**Task to carry out**
Below are the records. Retype exactly the lines between the lines holding "brown line at (158, 462): moved 2 px down" and "orange square at (389, 532): moved 2 px right", inclusive.

**Records for the exercise**
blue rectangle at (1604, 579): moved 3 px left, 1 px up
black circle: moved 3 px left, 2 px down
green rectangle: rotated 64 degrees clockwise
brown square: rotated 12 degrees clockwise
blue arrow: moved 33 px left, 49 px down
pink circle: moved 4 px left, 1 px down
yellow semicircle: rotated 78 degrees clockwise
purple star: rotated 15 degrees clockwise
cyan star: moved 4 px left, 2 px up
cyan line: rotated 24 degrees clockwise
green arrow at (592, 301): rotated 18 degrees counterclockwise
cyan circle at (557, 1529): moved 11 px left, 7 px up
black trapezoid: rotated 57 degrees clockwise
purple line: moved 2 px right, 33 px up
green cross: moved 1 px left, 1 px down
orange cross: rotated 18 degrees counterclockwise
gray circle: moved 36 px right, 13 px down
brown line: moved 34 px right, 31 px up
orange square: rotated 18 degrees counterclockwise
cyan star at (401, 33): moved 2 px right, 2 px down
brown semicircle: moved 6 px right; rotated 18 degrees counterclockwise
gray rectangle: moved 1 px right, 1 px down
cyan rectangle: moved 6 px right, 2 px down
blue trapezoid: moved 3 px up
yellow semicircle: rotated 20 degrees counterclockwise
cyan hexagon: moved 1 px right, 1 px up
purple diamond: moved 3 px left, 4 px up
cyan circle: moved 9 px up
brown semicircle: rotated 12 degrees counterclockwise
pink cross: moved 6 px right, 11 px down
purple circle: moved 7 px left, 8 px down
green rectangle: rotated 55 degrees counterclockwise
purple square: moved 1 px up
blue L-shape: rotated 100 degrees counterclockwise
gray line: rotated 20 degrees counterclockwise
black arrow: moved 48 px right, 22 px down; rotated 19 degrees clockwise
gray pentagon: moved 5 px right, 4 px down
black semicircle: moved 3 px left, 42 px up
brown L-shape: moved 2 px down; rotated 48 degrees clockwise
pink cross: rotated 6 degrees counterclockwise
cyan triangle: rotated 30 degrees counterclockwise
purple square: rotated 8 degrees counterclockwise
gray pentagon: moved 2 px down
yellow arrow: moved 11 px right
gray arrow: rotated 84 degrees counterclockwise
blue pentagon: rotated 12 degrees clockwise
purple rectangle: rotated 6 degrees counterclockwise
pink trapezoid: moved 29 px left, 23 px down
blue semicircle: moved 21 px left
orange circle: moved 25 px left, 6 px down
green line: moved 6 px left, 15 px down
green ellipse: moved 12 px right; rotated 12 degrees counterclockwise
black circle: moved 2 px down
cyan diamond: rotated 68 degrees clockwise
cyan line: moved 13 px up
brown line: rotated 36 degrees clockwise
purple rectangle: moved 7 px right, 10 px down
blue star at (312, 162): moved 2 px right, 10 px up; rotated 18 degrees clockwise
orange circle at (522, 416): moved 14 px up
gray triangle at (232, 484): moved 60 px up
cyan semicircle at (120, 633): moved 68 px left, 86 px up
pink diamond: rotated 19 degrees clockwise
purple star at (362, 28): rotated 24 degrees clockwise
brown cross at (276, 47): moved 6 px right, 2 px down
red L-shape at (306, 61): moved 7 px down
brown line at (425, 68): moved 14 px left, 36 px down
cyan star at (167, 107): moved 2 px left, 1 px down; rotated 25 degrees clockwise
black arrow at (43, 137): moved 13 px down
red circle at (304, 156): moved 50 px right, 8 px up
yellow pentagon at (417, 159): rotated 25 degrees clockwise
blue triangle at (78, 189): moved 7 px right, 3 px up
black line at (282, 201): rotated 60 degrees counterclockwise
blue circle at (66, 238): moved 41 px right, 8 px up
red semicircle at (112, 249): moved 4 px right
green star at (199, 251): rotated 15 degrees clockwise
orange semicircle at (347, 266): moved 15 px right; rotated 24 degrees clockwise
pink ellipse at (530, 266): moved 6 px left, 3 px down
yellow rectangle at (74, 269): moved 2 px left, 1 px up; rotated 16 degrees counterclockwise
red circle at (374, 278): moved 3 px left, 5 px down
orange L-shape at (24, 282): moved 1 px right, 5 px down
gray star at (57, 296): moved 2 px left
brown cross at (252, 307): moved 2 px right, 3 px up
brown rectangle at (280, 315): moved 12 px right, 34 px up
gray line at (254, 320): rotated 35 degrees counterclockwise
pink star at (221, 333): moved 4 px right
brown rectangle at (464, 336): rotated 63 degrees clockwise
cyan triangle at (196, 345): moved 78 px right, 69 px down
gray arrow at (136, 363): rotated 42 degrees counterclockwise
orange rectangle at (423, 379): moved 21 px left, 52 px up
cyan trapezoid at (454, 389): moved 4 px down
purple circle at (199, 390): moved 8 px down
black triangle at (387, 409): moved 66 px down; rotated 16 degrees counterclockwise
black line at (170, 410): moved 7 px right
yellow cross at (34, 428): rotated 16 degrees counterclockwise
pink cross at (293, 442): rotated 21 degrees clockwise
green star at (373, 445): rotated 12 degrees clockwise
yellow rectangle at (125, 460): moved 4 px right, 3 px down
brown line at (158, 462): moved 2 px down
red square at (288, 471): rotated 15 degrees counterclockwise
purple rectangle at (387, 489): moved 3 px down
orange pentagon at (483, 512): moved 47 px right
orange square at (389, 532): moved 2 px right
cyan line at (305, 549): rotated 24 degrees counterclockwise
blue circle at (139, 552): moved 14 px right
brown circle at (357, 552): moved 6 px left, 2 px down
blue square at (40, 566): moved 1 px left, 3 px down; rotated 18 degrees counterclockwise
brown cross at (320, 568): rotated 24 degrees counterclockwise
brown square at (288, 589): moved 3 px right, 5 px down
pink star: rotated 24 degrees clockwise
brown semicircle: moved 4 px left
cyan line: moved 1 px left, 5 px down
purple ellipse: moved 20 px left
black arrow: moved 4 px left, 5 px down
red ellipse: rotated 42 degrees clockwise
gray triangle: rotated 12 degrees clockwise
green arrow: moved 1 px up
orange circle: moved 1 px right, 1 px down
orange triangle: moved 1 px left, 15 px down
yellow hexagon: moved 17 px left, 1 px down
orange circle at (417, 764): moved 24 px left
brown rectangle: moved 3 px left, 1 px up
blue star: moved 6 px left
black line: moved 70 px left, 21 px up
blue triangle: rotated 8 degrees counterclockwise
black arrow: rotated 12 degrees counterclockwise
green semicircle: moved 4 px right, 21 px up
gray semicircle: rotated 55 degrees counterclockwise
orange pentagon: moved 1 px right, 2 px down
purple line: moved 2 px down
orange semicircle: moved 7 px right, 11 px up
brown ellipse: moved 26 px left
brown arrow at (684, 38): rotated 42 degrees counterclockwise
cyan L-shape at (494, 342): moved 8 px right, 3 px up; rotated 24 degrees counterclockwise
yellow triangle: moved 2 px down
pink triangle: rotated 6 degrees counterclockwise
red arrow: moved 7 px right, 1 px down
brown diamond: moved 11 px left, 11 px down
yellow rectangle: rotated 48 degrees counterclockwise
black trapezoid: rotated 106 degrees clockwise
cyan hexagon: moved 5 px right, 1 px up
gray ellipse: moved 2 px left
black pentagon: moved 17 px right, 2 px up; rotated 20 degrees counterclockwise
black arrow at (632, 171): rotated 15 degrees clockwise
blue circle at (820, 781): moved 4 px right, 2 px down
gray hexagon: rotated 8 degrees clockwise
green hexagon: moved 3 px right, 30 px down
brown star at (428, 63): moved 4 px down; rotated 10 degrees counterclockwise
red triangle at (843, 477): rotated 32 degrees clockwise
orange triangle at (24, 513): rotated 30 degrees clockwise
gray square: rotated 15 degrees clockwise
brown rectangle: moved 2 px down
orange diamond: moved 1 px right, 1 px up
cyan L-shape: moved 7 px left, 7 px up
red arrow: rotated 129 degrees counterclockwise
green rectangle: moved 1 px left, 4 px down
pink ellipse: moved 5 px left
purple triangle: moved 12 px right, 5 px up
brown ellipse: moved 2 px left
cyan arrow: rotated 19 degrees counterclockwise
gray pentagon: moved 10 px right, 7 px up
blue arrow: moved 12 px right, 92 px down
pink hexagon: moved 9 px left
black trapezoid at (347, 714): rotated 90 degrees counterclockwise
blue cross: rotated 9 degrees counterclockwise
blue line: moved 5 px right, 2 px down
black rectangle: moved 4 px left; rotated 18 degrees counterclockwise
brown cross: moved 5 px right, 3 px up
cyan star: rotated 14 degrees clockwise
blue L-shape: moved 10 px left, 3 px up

**Answer below**
brown line at (158, 462): moved 2 px down
red square at (288, 471): rotated 15 degrees counterclockwise
purple rectangle at (387, 489): moved 3 px down
orange pentagon at (483, 512): moved 47 px right
orange square at (389, 532): moved 2 px right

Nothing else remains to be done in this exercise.